Pull out the lines of the records below, from the line containing "This is a 0.25" through the line containing "road 4 (unclassified): [(100,511),(201,339)]", and copy them character for character.

---------- ENTRIES PROVIDED

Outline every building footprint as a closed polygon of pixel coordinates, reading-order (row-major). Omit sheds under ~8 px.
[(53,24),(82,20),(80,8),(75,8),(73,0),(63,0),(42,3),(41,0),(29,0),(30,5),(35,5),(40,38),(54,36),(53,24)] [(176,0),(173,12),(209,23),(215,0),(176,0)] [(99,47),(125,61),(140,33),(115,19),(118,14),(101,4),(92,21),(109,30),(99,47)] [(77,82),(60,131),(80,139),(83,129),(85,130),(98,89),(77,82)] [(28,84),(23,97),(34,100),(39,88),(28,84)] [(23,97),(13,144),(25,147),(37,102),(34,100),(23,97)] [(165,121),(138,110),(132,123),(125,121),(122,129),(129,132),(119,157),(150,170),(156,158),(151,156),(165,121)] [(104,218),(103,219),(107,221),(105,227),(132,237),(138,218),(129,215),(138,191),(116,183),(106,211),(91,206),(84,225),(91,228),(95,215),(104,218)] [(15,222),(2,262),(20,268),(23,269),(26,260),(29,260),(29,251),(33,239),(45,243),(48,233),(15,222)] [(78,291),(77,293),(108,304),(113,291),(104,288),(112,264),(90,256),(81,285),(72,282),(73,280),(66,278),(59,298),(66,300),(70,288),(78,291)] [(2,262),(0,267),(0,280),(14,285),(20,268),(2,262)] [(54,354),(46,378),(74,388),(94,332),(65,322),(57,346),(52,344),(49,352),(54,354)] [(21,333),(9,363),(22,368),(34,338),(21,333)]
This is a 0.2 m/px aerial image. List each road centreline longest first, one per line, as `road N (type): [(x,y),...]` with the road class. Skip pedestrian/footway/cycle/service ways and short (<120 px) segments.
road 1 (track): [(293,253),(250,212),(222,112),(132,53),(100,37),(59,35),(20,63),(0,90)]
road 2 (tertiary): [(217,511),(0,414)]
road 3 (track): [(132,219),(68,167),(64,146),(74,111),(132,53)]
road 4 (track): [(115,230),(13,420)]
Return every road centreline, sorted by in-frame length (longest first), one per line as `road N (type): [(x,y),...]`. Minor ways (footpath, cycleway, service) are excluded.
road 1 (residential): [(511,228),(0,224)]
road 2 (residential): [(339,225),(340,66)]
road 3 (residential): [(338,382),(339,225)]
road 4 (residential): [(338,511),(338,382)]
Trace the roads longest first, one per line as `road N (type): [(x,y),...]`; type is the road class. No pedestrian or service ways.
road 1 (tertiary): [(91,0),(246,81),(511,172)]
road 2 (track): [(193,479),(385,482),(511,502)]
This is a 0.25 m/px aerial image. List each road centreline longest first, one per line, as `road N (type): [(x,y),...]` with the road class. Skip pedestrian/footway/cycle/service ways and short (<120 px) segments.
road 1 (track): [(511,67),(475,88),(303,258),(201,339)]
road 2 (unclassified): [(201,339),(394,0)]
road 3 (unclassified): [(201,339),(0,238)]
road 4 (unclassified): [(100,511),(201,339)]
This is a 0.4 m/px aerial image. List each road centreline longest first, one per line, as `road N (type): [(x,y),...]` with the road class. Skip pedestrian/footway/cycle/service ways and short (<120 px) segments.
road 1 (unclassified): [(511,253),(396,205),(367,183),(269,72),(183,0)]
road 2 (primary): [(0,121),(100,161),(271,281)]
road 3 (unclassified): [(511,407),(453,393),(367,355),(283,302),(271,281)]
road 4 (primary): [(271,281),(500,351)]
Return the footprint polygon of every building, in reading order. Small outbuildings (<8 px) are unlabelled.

--------------------

■ WORKED SOLUTION ■
This is a 0.25 m/px aerial image. List each road centreline longest first, one per line, as `road N (type): [(x,y),...]` with the road class. Skip pedestrian/footway/cycle/service ways and short (<120 px) segments.
road 1 (track): [(511,67),(475,88),(303,258),(201,339)]
road 2 (unclassified): [(201,339),(394,0)]
road 3 (unclassified): [(201,339),(0,238)]
road 4 (unclassified): [(100,511),(201,339)]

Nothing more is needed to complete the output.